** Opening Raw data block **
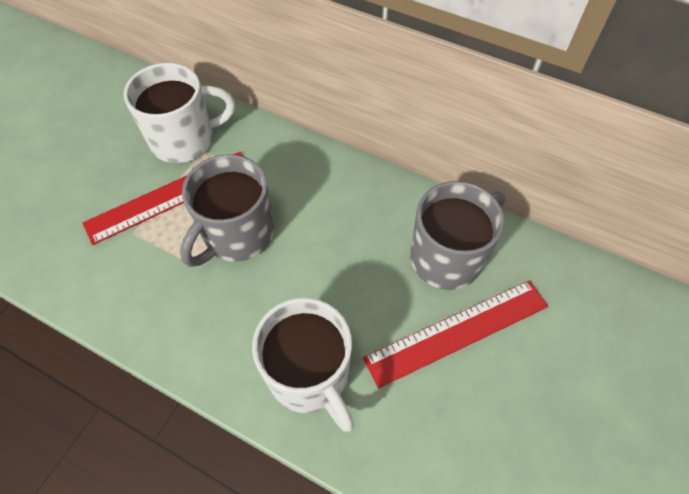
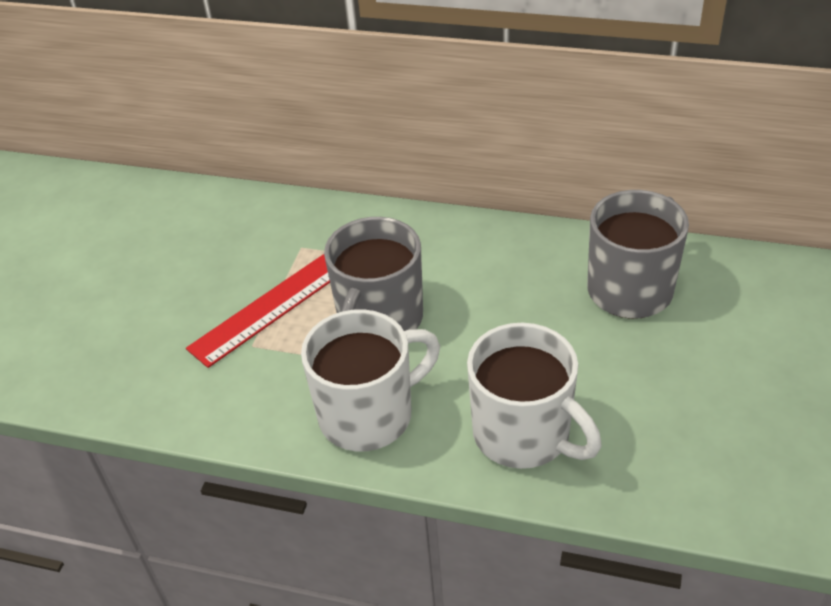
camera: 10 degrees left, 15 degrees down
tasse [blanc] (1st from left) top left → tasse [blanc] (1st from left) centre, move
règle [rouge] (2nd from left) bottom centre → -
** Closing Raw data block **
** Opening Raw data block **
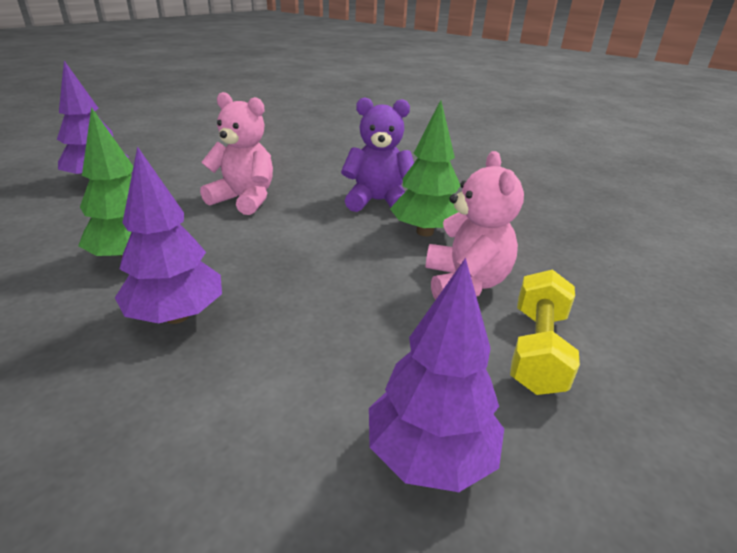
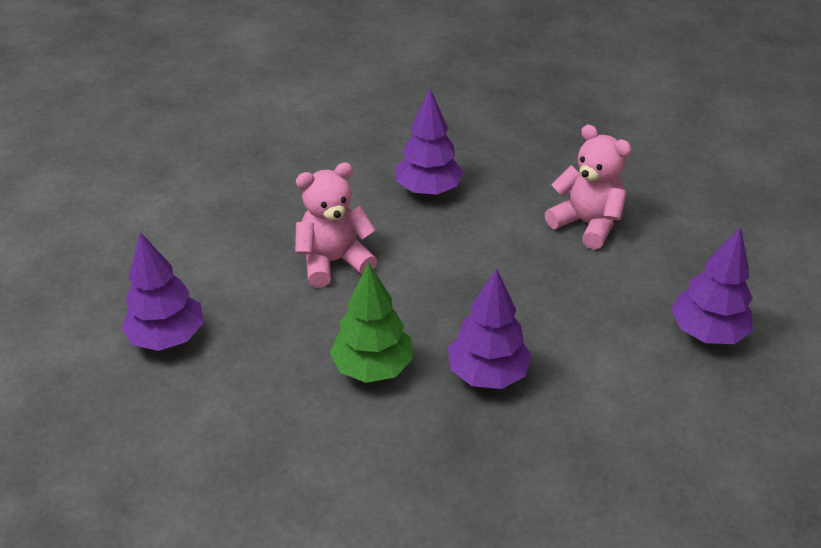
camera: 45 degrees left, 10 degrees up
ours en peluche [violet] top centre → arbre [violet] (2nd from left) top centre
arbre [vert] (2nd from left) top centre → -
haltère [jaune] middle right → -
** Closing Raw data block **
• Directions for this task: Above are the records. Print exactly, and only, the lines from the line with "camera: 45 degrees left, 10 degrees up" to the line with "haltère [jaune] middle", both inclusive.

• Output of the task:
camera: 45 degrees left, 10 degrees up
ours en peluche [violet] top centre → arbre [violet] (2nd from left) top centre
arbre [vert] (2nd from left) top centre → -
haltère [jaune] middle right → -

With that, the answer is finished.